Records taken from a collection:
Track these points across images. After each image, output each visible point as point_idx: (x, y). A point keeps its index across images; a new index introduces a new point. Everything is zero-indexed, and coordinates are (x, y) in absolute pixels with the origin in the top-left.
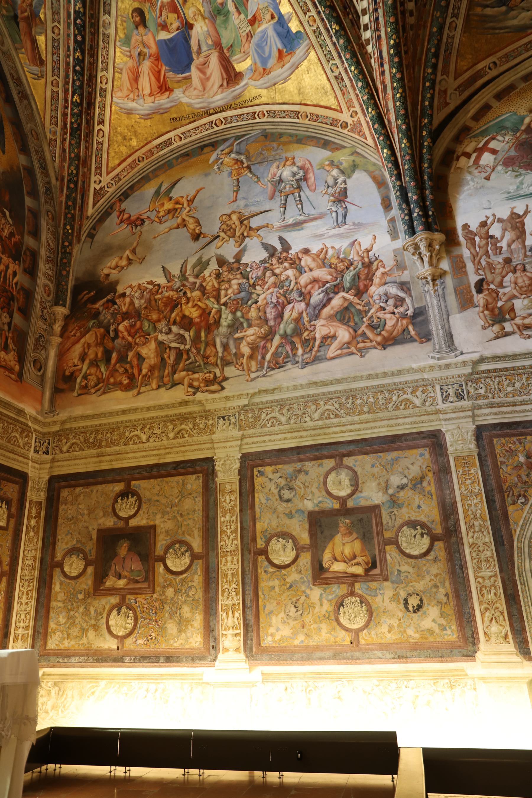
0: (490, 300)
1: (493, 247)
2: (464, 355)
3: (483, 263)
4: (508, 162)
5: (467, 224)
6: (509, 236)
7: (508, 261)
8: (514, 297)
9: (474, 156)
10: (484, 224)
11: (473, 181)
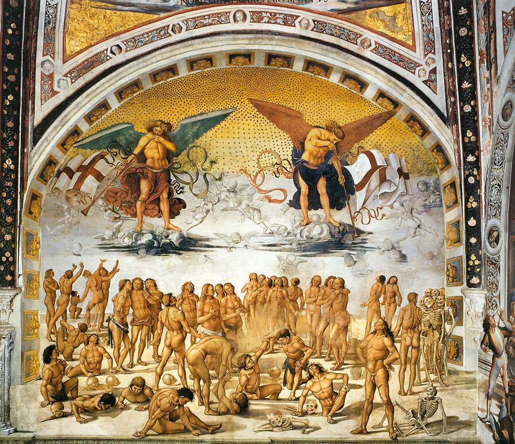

*THE TASK*.
Rewrite all of the material with "zero-indexed" switched to "0-based", changing nothing else, and leave out the pictures.

*COMPLETE OUTPUT*.
Track these points across images. After each image, output each visible point as point_idx: (x, y). A point keeps its index across images; a new index introduces a new point. Everything is 0-based, and coordinates are (x, y) in absolute pixels with the origin in the top-left.
0: (490, 300)
1: (493, 247)
2: (464, 355)
3: (483, 263)
4: (508, 162)
5: (467, 224)
6: (509, 236)
7: (508, 261)
8: (514, 297)
9: (474, 156)
10: (484, 224)
11: (473, 181)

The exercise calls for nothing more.